● **WHAT THIS TASK INVOLVES**:
Write out the records below once more, exactly and completely.
== Segment start ==
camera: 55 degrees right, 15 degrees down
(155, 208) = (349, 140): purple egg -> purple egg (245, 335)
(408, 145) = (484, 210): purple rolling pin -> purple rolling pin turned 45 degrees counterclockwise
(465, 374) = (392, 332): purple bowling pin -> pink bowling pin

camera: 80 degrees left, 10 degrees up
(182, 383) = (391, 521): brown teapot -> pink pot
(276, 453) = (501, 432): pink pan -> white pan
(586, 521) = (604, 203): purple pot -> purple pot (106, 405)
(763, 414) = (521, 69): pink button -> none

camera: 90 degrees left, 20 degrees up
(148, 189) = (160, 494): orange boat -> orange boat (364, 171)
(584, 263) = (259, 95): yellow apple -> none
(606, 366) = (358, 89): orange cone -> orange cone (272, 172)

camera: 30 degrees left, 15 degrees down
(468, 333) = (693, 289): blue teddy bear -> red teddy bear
== Segment end ==
● **OUTPUT OF THE EXERCISE**:
camera: 55 degrees right, 15 degrees down
(155, 208) = (349, 140): purple egg -> purple egg (245, 335)
(408, 145) = (484, 210): purple rolling pin -> purple rolling pin turned 45 degrees counterclockwise
(465, 374) = (392, 332): purple bowling pin -> pink bowling pin

camera: 80 degrees left, 10 degrees up
(182, 383) = (391, 521): brown teapot -> pink pot
(276, 453) = (501, 432): pink pan -> white pan
(586, 521) = (604, 203): purple pot -> purple pot (106, 405)
(763, 414) = (521, 69): pink button -> none

camera: 90 degrees left, 20 degrees up
(148, 189) = (160, 494): orange boat -> orange boat (364, 171)
(584, 263) = (259, 95): yellow apple -> none
(606, 366) = (358, 89): orange cone -> orange cone (272, 172)

camera: 30 degrees left, 15 degrees down
(468, 333) = (693, 289): blue teddy bear -> red teddy bear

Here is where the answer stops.